Given exercise: The records that follow must be repeated verbatim, every one of them.

The records:
-- START --

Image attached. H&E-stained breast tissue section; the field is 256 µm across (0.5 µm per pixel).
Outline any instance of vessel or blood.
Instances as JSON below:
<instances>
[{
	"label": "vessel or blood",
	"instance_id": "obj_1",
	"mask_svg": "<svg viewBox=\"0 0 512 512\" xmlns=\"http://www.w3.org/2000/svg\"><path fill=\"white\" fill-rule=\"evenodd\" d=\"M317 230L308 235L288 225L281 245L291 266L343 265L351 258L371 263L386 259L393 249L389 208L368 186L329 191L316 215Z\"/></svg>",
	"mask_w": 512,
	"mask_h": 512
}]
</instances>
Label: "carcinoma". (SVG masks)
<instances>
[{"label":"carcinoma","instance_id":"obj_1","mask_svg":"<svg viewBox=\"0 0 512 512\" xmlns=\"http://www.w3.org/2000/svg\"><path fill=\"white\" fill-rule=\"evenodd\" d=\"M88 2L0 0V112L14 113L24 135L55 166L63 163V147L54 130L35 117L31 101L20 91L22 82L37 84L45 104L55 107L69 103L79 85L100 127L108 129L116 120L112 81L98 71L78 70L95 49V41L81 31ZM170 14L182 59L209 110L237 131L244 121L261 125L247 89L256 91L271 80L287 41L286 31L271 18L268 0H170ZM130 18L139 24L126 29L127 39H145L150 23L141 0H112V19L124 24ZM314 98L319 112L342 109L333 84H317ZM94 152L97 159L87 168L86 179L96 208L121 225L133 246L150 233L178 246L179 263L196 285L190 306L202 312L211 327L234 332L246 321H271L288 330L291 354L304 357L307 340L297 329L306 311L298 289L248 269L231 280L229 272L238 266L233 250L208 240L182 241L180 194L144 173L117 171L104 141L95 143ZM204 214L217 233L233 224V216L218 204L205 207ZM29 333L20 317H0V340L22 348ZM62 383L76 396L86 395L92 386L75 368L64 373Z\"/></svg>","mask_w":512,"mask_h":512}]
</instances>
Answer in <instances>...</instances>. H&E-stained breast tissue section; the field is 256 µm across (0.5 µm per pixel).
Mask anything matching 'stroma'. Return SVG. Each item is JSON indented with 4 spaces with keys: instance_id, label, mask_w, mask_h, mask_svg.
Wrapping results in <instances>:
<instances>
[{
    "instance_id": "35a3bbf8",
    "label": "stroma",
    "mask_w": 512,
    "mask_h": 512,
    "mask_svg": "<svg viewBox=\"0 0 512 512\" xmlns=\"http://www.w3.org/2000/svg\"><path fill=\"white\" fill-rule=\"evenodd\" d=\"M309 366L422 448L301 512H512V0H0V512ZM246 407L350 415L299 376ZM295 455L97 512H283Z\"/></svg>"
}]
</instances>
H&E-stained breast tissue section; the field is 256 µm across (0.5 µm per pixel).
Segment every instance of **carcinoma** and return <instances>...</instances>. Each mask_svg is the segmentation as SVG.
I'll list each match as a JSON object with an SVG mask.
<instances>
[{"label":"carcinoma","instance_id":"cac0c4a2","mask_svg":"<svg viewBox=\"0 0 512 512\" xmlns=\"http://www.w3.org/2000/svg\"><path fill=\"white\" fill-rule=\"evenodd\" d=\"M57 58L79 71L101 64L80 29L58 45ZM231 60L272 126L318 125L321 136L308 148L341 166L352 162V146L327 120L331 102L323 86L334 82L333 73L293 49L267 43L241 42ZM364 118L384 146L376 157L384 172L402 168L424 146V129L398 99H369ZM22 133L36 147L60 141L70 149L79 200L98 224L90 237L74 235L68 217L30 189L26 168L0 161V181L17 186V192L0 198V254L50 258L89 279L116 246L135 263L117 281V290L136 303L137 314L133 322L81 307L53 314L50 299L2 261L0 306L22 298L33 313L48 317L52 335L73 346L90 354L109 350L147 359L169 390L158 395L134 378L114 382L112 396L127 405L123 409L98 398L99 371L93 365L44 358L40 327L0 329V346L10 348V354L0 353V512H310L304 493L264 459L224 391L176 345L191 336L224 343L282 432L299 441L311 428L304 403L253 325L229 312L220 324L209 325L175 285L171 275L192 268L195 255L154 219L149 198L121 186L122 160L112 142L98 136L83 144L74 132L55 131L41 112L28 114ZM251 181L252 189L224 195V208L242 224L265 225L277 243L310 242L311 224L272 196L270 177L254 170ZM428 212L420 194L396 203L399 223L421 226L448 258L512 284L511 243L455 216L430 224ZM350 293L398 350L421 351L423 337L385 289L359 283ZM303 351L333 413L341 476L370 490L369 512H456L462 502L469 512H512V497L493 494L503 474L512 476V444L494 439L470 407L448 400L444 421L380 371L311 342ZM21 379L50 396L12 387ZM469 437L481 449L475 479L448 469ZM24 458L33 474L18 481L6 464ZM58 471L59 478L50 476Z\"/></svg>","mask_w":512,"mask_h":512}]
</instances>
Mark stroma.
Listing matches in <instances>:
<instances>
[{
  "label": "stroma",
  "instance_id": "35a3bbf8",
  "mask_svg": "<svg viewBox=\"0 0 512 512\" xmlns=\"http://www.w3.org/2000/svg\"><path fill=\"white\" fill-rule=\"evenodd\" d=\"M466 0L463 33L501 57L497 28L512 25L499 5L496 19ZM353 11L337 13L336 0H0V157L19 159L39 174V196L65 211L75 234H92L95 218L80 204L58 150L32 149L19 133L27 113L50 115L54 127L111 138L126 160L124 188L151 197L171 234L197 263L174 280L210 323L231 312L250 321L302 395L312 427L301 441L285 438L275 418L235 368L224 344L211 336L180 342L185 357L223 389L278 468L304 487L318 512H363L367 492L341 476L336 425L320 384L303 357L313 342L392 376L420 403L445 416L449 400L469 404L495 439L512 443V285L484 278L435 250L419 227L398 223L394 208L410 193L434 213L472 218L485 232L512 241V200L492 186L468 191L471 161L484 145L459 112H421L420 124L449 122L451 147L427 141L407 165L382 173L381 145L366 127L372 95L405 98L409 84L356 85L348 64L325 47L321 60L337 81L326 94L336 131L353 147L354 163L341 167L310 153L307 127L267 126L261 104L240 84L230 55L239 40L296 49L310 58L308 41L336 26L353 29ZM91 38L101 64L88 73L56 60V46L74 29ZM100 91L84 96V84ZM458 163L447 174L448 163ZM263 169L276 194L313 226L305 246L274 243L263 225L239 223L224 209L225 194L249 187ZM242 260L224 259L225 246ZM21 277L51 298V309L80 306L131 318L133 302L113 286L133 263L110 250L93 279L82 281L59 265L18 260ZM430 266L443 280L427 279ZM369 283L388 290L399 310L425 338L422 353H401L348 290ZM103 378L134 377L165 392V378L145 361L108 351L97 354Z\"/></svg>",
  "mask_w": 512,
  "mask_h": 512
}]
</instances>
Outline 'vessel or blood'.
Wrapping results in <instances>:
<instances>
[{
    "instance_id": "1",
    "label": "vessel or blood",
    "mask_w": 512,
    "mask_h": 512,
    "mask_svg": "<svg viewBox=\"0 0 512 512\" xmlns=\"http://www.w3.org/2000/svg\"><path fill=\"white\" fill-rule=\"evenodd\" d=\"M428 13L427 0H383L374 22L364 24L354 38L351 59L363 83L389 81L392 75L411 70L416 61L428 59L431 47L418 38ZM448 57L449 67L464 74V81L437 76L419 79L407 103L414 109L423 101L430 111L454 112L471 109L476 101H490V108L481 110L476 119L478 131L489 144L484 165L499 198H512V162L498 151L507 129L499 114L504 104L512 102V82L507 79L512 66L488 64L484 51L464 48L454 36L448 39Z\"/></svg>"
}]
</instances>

-- END --

Problem solution:
Image attached. H&E-stained breast tissue section; the field is 256 µm across (0.5 µm per pixel).
Outline any instance of vessel or blood.
Instances as JSON below:
<instances>
[{
	"label": "vessel or blood",
	"instance_id": "obj_1",
	"mask_svg": "<svg viewBox=\"0 0 512 512\" xmlns=\"http://www.w3.org/2000/svg\"><path fill=\"white\" fill-rule=\"evenodd\" d=\"M317 230L308 235L288 225L281 245L291 266L343 265L351 258L371 263L386 259L393 249L389 208L368 186L329 191L316 215Z\"/></svg>",
	"mask_w": 512,
	"mask_h": 512
}]
</instances>
Label: "carcinoma". (SVG masks)
<instances>
[{"label":"carcinoma","instance_id":"obj_1","mask_svg":"<svg viewBox=\"0 0 512 512\" xmlns=\"http://www.w3.org/2000/svg\"><path fill=\"white\" fill-rule=\"evenodd\" d=\"M88 2L0 0V112L14 113L24 135L55 166L63 163V147L54 130L35 117L31 101L20 91L22 82L37 84L45 104L55 107L69 103L79 85L100 127L108 129L116 120L112 81L98 71L78 70L95 49V41L81 31ZM170 14L182 59L209 110L237 131L244 121L261 125L247 89L256 91L271 80L287 41L286 31L271 18L268 0H170ZM130 18L139 24L126 29L127 39H145L150 23L141 0H112V19L124 24ZM314 98L319 112L342 109L333 84H317ZM94 152L97 159L87 168L86 179L96 208L121 225L133 246L150 233L178 246L179 263L196 285L190 306L202 312L211 327L234 332L246 321H271L288 330L291 354L304 357L307 340L297 329L306 311L298 289L248 269L231 280L229 272L238 266L233 250L208 240L182 241L180 194L144 173L117 171L104 141L95 143ZM204 214L217 233L233 224V216L218 204L205 207ZM29 333L20 317H0V340L22 348ZM62 383L76 396L86 395L92 386L75 368L64 373Z\"/></svg>","mask_w":512,"mask_h":512}]
</instances>
Answer in <instances>...</instances>. H&E-stained breast tissue section; the field is 256 µm across (0.5 µm per pixel).
Mask anything matching 'stroma'. Return SVG. Each item is JSON indented with 4 spaces with keys: instance_id, label, mask_w, mask_h, mask_svg.
Wrapping results in <instances>:
<instances>
[{
    "instance_id": "35a3bbf8",
    "label": "stroma",
    "mask_w": 512,
    "mask_h": 512,
    "mask_svg": "<svg viewBox=\"0 0 512 512\" xmlns=\"http://www.w3.org/2000/svg\"><path fill=\"white\" fill-rule=\"evenodd\" d=\"M309 366L422 448L301 512H512V0H0V512ZM246 407L350 415L299 376ZM295 455L97 512H283Z\"/></svg>"
}]
</instances>
H&E-stained breast tissue section; the field is 256 µm across (0.5 µm per pixel).
Segment every instance of **carcinoma** and return <instances>...</instances>. Each mask_svg is the segmentation as SVG.
I'll list each match as a JSON object with an SVG mask.
<instances>
[{"label":"carcinoma","instance_id":"cac0c4a2","mask_svg":"<svg viewBox=\"0 0 512 512\" xmlns=\"http://www.w3.org/2000/svg\"><path fill=\"white\" fill-rule=\"evenodd\" d=\"M57 58L79 71L101 64L80 29L58 45ZM231 60L272 126L318 125L321 136L308 148L341 166L352 162V146L327 120L331 102L323 86L334 82L333 73L293 49L267 43L241 42ZM364 118L384 146L376 157L384 172L402 168L424 146V129L398 99H369ZM22 133L36 147L60 141L70 149L79 200L98 224L90 237L74 235L68 217L30 189L26 168L0 161V181L17 186V192L0 198V254L50 258L89 279L116 246L135 263L117 281V290L136 303L137 314L133 322L81 307L53 314L50 299L2 261L0 306L22 298L33 313L48 317L52 335L73 346L90 354L109 350L147 359L169 390L158 395L134 378L114 382L112 396L127 405L123 409L98 398L99 371L93 365L44 358L40 327L0 329V346L10 348V354L0 353V512H310L304 493L264 459L224 391L176 345L191 336L224 343L282 432L299 441L311 428L304 403L253 325L229 312L220 324L209 325L175 285L171 275L192 268L195 255L154 219L149 198L121 186L122 160L112 142L98 136L83 144L74 132L55 131L41 112L28 114ZM251 181L252 189L224 195V208L242 224L265 225L277 243L310 242L311 224L272 196L270 177L254 170ZM428 212L420 194L396 203L399 223L421 226L448 258L512 284L511 243L455 216L430 224ZM350 293L398 350L421 351L423 337L385 289L359 283ZM303 351L333 413L341 476L370 490L369 512H456L462 502L469 512H512V497L493 494L503 474L512 476V444L494 439L470 407L448 400L444 421L380 371L311 342ZM21 379L50 396L12 387ZM469 437L481 449L475 479L448 469ZM24 458L33 474L18 481L6 464ZM58 471L59 478L50 476Z\"/></svg>","mask_w":512,"mask_h":512}]
</instances>
Mark stroma.
Listing matches in <instances>:
<instances>
[{
  "label": "stroma",
  "instance_id": "35a3bbf8",
  "mask_svg": "<svg viewBox=\"0 0 512 512\" xmlns=\"http://www.w3.org/2000/svg\"><path fill=\"white\" fill-rule=\"evenodd\" d=\"M466 0L463 33L501 57L497 28L512 25L499 5L496 19ZM353 11L337 13L336 0H0V157L19 159L39 174V196L65 211L75 234H92L95 218L80 204L58 150L32 149L19 133L27 113L50 115L54 127L111 138L126 160L124 188L151 197L171 234L197 263L174 280L210 323L231 312L250 321L302 395L312 427L301 441L285 438L275 418L235 368L224 344L211 336L180 342L185 357L223 389L278 468L304 487L318 512H363L367 492L341 476L336 425L320 384L303 357L313 342L392 376L420 403L445 416L449 400L469 404L495 439L512 443V285L484 278L435 250L419 227L398 223L394 208L410 193L434 213L472 218L485 232L512 241V200L492 186L468 191L471 161L484 145L459 112H421L420 124L449 122L451 147L427 141L407 165L382 173L381 145L366 127L372 95L405 98L409 84L356 85L348 64L325 47L321 60L337 81L326 94L336 131L353 147L354 163L341 167L310 153L307 127L267 126L261 104L240 84L230 55L239 40L296 49L310 58L308 41L336 26L353 29ZM91 38L101 64L88 73L56 60V46L74 29ZM100 91L84 96V84ZM458 163L447 174L448 163ZM263 169L276 194L313 226L305 246L274 243L263 225L239 223L224 209L225 194L249 187ZM242 260L224 259L225 246ZM21 277L51 298V309L80 306L131 318L133 302L113 286L133 263L110 250L93 279L82 281L59 265L18 260ZM430 266L443 280L427 279ZM369 283L388 290L399 310L425 338L422 353H401L348 290ZM103 378L134 377L165 392V378L145 361L108 351L97 354Z\"/></svg>",
  "mask_w": 512,
  "mask_h": 512
}]
</instances>
Outline 'vessel or blood'.
Wrapping results in <instances>:
<instances>
[{
    "instance_id": "1",
    "label": "vessel or blood",
    "mask_w": 512,
    "mask_h": 512,
    "mask_svg": "<svg viewBox=\"0 0 512 512\" xmlns=\"http://www.w3.org/2000/svg\"><path fill=\"white\" fill-rule=\"evenodd\" d=\"M428 13L427 0H383L374 22L364 24L354 38L351 59L363 83L389 81L392 75L411 70L416 61L428 59L431 47L418 38ZM448 57L449 67L464 74V81L437 76L419 79L407 103L414 109L423 101L430 111L454 112L471 109L476 101H490V108L481 110L476 119L478 131L489 144L484 165L499 198H512V162L498 151L507 129L499 114L504 104L512 102V82L507 79L512 66L488 64L484 51L464 48L454 36L448 39Z\"/></svg>"
}]
</instances>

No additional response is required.